- _ASSIGNMENT_: Your answer should hold each line of the material that contains the word "right".
----------
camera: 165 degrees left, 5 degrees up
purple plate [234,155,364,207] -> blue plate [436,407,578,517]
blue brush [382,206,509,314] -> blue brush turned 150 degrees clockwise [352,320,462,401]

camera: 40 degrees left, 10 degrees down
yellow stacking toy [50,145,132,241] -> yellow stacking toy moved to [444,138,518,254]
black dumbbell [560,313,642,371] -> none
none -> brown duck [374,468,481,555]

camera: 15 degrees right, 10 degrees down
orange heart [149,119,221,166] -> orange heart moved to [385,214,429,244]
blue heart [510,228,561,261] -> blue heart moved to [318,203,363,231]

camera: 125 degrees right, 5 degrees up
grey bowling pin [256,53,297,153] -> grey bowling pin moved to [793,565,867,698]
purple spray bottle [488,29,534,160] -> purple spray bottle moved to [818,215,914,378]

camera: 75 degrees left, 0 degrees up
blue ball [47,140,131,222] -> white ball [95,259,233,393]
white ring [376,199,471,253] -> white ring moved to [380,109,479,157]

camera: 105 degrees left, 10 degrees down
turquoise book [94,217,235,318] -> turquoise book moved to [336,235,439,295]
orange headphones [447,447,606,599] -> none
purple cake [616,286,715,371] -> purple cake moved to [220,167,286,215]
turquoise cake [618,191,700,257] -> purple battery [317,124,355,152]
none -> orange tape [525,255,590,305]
----------
- _EXERCISE RESULT_:
camera: 15 degrees right, 10 degrees down
camera: 125 degrees right, 5 degrees up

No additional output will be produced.